Output all records below verbatim.
....
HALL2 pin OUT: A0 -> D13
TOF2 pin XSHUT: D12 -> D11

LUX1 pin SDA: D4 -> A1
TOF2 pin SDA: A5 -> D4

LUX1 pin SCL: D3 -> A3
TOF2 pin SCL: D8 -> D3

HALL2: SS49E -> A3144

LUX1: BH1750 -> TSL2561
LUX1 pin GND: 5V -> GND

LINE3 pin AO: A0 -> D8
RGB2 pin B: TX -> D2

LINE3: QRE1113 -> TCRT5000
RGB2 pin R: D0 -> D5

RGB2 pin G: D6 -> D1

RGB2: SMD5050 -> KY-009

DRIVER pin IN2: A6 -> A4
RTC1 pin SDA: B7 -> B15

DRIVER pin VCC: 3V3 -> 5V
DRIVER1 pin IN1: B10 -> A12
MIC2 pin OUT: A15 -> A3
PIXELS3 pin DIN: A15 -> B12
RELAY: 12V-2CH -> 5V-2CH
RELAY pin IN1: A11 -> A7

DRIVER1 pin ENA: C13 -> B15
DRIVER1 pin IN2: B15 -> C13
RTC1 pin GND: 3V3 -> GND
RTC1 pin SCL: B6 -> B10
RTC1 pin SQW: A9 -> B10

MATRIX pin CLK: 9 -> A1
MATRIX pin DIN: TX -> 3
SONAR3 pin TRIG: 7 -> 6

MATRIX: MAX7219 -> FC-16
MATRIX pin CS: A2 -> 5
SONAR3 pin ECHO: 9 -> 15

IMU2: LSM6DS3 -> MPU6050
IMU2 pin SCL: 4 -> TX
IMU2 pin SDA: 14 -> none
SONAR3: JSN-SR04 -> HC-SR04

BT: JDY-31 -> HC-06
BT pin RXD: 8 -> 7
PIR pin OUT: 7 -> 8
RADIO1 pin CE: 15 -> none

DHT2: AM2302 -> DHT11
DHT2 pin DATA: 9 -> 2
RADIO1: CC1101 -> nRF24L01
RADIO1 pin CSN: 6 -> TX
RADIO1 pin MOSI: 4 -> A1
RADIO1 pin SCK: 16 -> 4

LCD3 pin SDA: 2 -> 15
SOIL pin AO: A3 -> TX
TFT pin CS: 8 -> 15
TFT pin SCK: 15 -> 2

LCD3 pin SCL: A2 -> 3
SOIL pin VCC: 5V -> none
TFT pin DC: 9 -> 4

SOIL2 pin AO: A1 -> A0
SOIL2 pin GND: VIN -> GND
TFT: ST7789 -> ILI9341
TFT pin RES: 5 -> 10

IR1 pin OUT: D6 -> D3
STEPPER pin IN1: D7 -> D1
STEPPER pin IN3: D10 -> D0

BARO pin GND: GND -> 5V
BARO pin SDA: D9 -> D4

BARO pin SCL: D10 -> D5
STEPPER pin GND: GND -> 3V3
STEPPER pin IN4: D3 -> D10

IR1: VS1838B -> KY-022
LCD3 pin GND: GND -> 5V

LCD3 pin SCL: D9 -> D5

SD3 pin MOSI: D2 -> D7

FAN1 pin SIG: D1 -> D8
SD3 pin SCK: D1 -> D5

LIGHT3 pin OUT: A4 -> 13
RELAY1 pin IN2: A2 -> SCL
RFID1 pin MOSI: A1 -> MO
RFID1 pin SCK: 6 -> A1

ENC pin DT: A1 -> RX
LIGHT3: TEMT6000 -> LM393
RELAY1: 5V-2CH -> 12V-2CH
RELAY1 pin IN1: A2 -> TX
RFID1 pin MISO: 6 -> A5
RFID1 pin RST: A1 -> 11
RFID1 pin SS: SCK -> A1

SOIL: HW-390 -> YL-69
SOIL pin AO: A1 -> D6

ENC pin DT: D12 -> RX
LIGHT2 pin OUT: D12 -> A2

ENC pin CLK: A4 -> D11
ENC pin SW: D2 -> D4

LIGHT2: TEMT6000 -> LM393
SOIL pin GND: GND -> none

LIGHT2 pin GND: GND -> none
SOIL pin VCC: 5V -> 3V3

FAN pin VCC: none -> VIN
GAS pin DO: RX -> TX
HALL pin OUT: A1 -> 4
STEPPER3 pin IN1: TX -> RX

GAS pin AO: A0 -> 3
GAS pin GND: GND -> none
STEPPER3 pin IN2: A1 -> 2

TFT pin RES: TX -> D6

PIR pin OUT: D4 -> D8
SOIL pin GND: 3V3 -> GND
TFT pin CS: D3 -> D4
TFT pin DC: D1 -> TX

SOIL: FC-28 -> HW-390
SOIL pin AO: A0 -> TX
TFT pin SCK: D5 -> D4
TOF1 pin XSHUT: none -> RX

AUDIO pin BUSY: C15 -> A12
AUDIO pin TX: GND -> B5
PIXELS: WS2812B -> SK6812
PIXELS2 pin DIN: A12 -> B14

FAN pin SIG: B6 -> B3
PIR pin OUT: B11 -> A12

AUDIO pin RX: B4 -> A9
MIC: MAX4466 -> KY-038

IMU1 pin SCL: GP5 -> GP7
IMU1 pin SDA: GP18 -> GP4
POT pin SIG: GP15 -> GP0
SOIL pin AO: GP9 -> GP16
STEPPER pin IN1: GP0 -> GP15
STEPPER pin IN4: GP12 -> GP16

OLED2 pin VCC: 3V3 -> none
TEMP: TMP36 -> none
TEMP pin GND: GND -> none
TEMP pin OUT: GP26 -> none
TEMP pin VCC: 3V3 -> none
....
YOUR SOLUTION ▸
HALL2 pin OUT: A0 -> D13
TOF2 pin XSHUT: D12 -> D11

LUX1 pin SDA: D4 -> A1
TOF2 pin SDA: A5 -> D4

LUX1 pin SCL: D3 -> A3
TOF2 pin SCL: D8 -> D3

HALL2: SS49E -> A3144

LUX1: BH1750 -> TSL2561
LUX1 pin GND: 5V -> GND

LINE3 pin AO: A0 -> D8
RGB2 pin B: TX -> D2

LINE3: QRE1113 -> TCRT5000
RGB2 pin R: D0 -> D5

RGB2 pin G: D6 -> D1

RGB2: SMD5050 -> KY-009

DRIVER pin IN2: A6 -> A4
RTC1 pin SDA: B7 -> B15

DRIVER pin VCC: 3V3 -> 5V
DRIVER1 pin IN1: B10 -> A12
MIC2 pin OUT: A15 -> A3
PIXELS3 pin DIN: A15 -> B12
RELAY: 12V-2CH -> 5V-2CH
RELAY pin IN1: A11 -> A7

DRIVER1 pin ENA: C13 -> B15
DRIVER1 pin IN2: B15 -> C13
RTC1 pin GND: 3V3 -> GND
RTC1 pin SCL: B6 -> B10
RTC1 pin SQW: A9 -> B10

MATRIX pin CLK: 9 -> A1
MATRIX pin DIN: TX -> 3
SONAR3 pin TRIG: 7 -> 6

MATRIX: MAX7219 -> FC-16
MATRIX pin CS: A2 -> 5
SONAR3 pin ECHO: 9 -> 15

IMU2: LSM6DS3 -> MPU6050
IMU2 pin SCL: 4 -> TX
IMU2 pin SDA: 14 -> none
SONAR3: JSN-SR04 -> HC-SR04

BT: JDY-31 -> HC-06
BT pin RXD: 8 -> 7
PIR pin OUT: 7 -> 8
RADIO1 pin CE: 15 -> none

DHT2: AM2302 -> DHT11
DHT2 pin DATA: 9 -> 2
RADIO1: CC1101 -> nRF24L01
RADIO1 pin CSN: 6 -> TX
RADIO1 pin MOSI: 4 -> A1
RADIO1 pin SCK: 16 -> 4

LCD3 pin SDA: 2 -> 15
SOIL pin AO: A3 -> TX
TFT pin CS: 8 -> 15
TFT pin SCK: 15 -> 2

LCD3 pin SCL: A2 -> 3
SOIL pin VCC: 5V -> none
TFT pin DC: 9 -> 4

SOIL2 pin AO: A1 -> A0
SOIL2 pin GND: VIN -> GND
TFT: ST7789 -> ILI9341
TFT pin RES: 5 -> 10

IR1 pin OUT: D6 -> D3
STEPPER pin IN1: D7 -> D1
STEPPER pin IN3: D10 -> D0

BARO pin GND: GND -> 5V
BARO pin SDA: D9 -> D4

BARO pin SCL: D10 -> D5
STEPPER pin GND: GND -> 3V3
STEPPER pin IN4: D3 -> D10

IR1: VS1838B -> KY-022
LCD3 pin GND: GND -> 5V

LCD3 pin SCL: D9 -> D5

SD3 pin MOSI: D2 -> D7

FAN1 pin SIG: D1 -> D8
SD3 pin SCK: D1 -> D5

LIGHT3 pin OUT: A4 -> 13
RELAY1 pin IN2: A2 -> SCL
RFID1 pin MOSI: A1 -> MO
RFID1 pin SCK: 6 -> A1

ENC pin DT: A1 -> RX
LIGHT3: TEMT6000 -> LM393
RELAY1: 5V-2CH -> 12V-2CH
RELAY1 pin IN1: A2 -> TX
RFID1 pin MISO: 6 -> A5
RFID1 pin RST: A1 -> 11
RFID1 pin SS: SCK -> A1

SOIL: HW-390 -> YL-69
SOIL pin AO: A1 -> D6

ENC pin DT: D12 -> RX
LIGHT2 pin OUT: D12 -> A2

ENC pin CLK: A4 -> D11
ENC pin SW: D2 -> D4

LIGHT2: TEMT6000 -> LM393
SOIL pin GND: GND -> none

LIGHT2 pin GND: GND -> none
SOIL pin VCC: 5V -> 3V3

FAN pin VCC: none -> VIN
GAS pin DO: RX -> TX
HALL pin OUT: A1 -> 4
STEPPER3 pin IN1: TX -> RX

GAS pin AO: A0 -> 3
GAS pin GND: GND -> none
STEPPER3 pin IN2: A1 -> 2

TFT pin RES: TX -> D6

PIR pin OUT: D4 -> D8
SOIL pin GND: 3V3 -> GND
TFT pin CS: D3 -> D4
TFT pin DC: D1 -> TX

SOIL: FC-28 -> HW-390
SOIL pin AO: A0 -> TX
TFT pin SCK: D5 -> D4
TOF1 pin XSHUT: none -> RX

AUDIO pin BUSY: C15 -> A12
AUDIO pin TX: GND -> B5
PIXELS: WS2812B -> SK6812
PIXELS2 pin DIN: A12 -> B14

FAN pin SIG: B6 -> B3
PIR pin OUT: B11 -> A12

AUDIO pin RX: B4 -> A9
MIC: MAX4466 -> KY-038

IMU1 pin SCL: GP5 -> GP7
IMU1 pin SDA: GP18 -> GP4
POT pin SIG: GP15 -> GP0
SOIL pin AO: GP9 -> GP16
STEPPER pin IN1: GP0 -> GP15
STEPPER pin IN4: GP12 -> GP16

OLED2 pin VCC: 3V3 -> none
TEMP: TMP36 -> none
TEMP pin GND: GND -> none
TEMP pin OUT: GP26 -> none
TEMP pin VCC: 3V3 -> none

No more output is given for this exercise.